### INSTRUCTIONS FOR THE TASK
Each entry should be set down again verbatim, with the images omitted.

### MATERIAL FOR THE TASK

··········

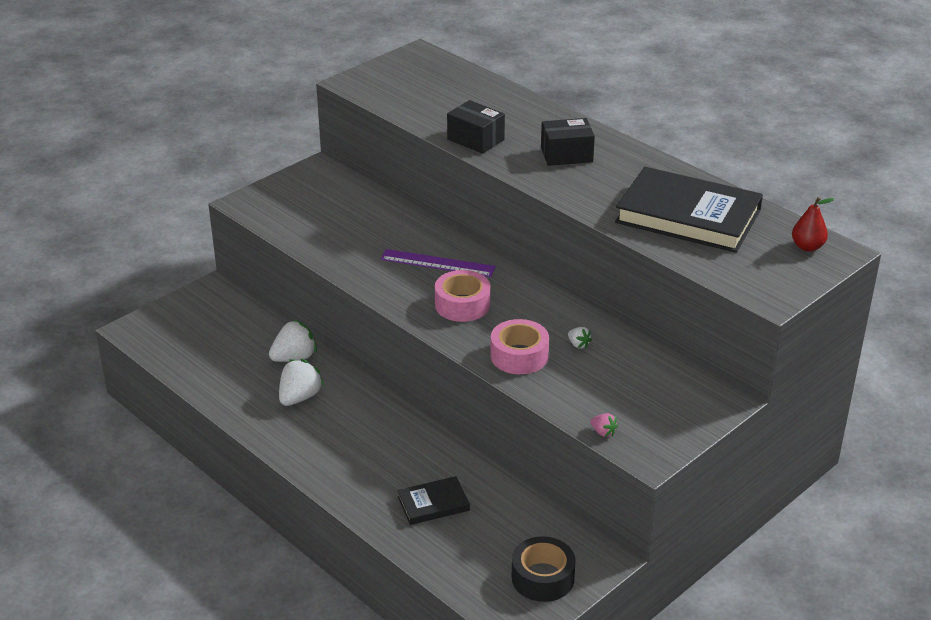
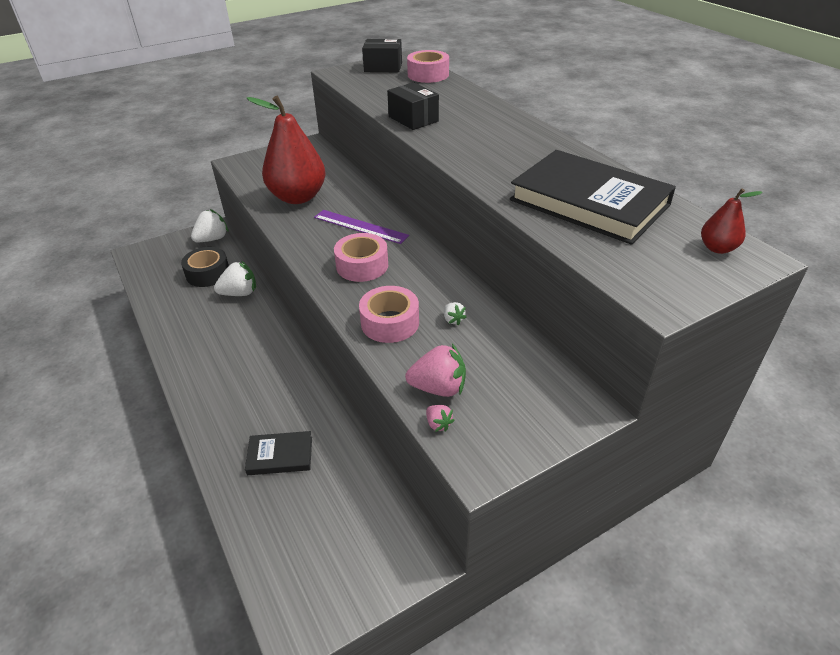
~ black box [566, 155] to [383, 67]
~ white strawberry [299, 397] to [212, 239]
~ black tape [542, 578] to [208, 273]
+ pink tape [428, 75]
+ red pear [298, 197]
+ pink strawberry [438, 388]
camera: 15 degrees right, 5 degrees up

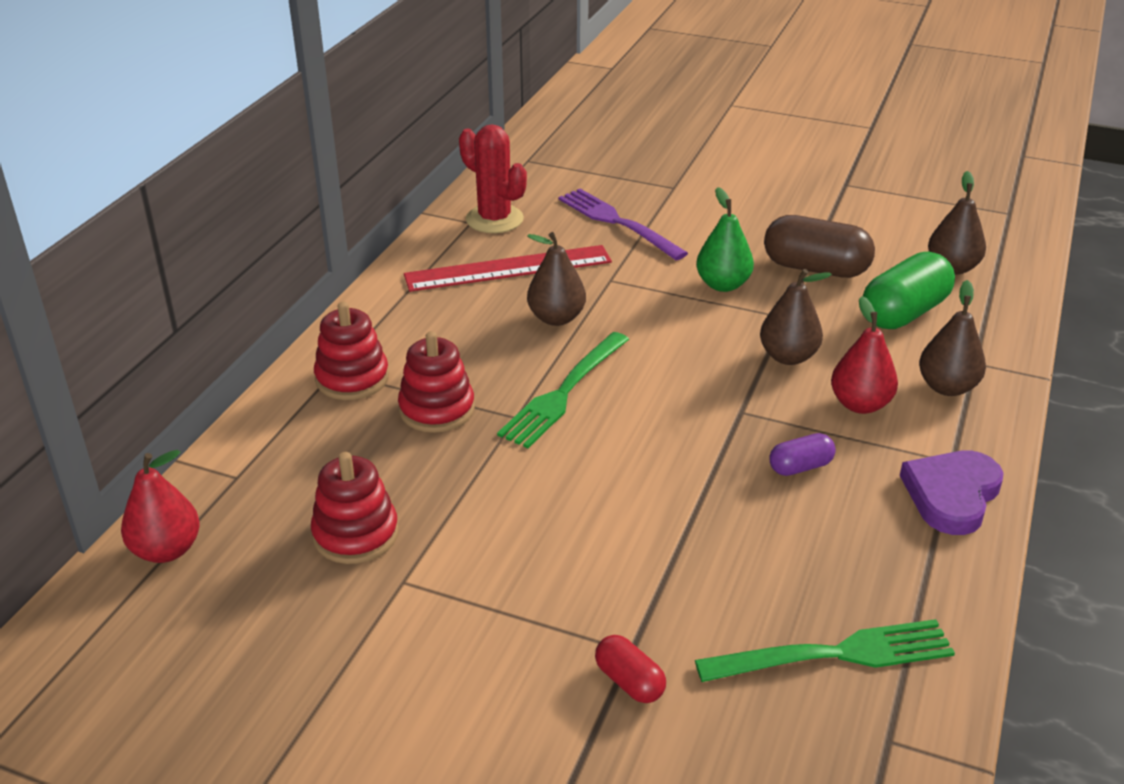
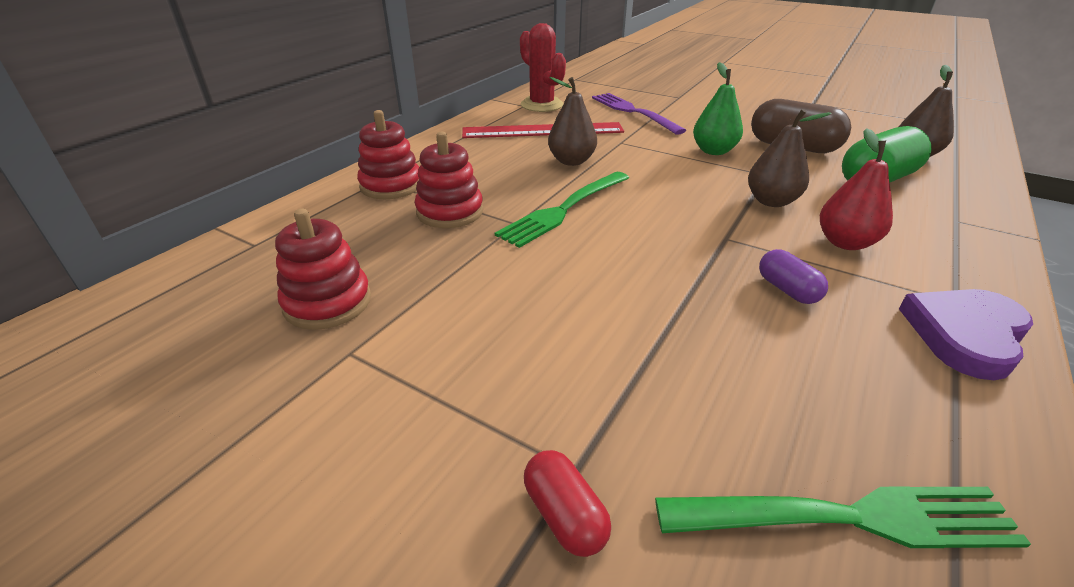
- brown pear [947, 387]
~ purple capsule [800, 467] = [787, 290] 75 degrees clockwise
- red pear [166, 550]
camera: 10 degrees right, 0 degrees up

··········

### TASK RESULT
~ black box [566, 155] to [383, 67]
~ white strawberry [299, 397] to [212, 239]
~ black tape [542, 578] to [208, 273]
+ pink tape [428, 75]
+ red pear [298, 197]
+ pink strawberry [438, 388]
camera: 15 degrees right, 5 degrees up

- brown pear [947, 387]
~ purple capsule [800, 467] = [787, 290] 75 degrees clockwise
- red pear [166, 550]
camera: 10 degrees right, 0 degrees up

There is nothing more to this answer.